__Data__:

========

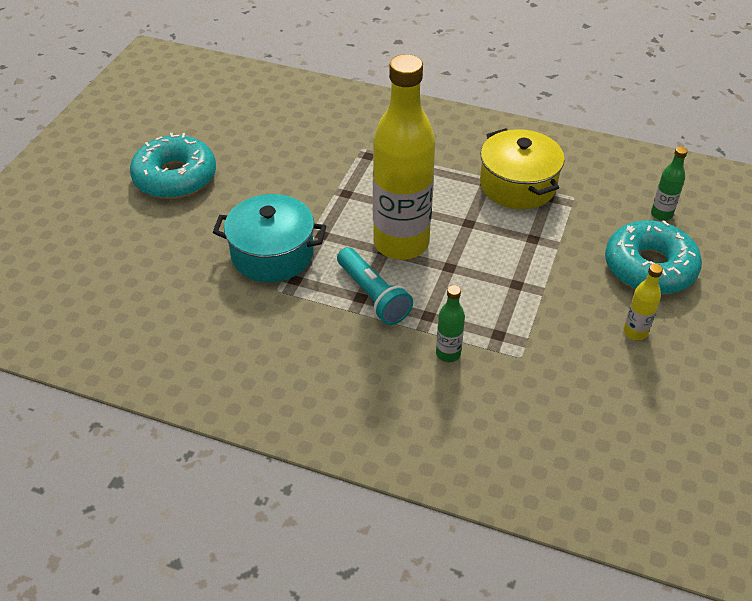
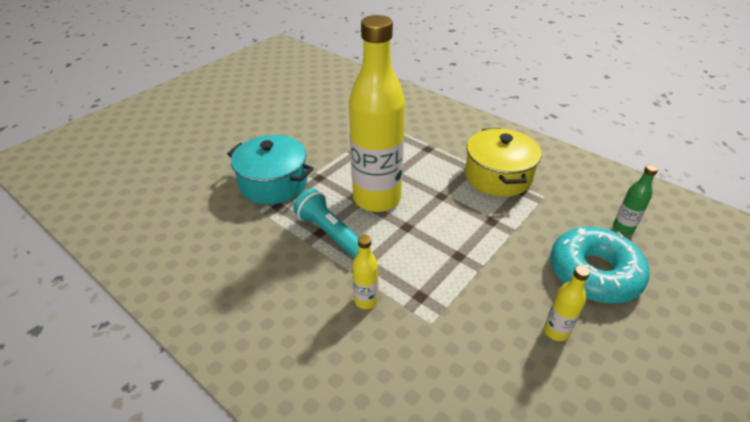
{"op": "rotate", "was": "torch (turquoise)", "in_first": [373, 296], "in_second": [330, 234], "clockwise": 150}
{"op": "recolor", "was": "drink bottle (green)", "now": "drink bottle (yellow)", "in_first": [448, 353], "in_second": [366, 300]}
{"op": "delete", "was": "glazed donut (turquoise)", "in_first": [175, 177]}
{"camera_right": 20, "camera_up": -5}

========

__The task__: Transcribe the data word for word, with no images.

__Result below__:
{"op": "rotate", "was": "torch (turquoise)", "in_first": [373, 296], "in_second": [330, 234], "clockwise": 150}
{"op": "recolor", "was": "drink bottle (green)", "now": "drink bottle (yellow)", "in_first": [448, 353], "in_second": [366, 300]}
{"op": "delete", "was": "glazed donut (turquoise)", "in_first": [175, 177]}
{"camera_right": 20, "camera_up": -5}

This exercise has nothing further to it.